** Opening The input block **

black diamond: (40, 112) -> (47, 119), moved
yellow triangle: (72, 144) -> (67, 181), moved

** Closing The input block **
** Opening The input block **

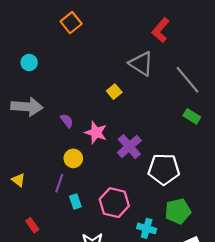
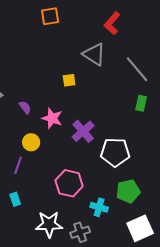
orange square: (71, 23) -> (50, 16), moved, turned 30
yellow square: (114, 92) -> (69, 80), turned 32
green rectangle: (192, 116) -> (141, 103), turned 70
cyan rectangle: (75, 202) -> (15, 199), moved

** Closing The input block **

Which lines run from the one holding "green rectangle: (192, 116)" through the one holding "cyan rectangle: (75, 202) -> (15, 199), moved" in the records above? Repeat them exactly, both included, and nothing more.

green rectangle: (192, 116) -> (141, 103), turned 70
cyan rectangle: (75, 202) -> (15, 199), moved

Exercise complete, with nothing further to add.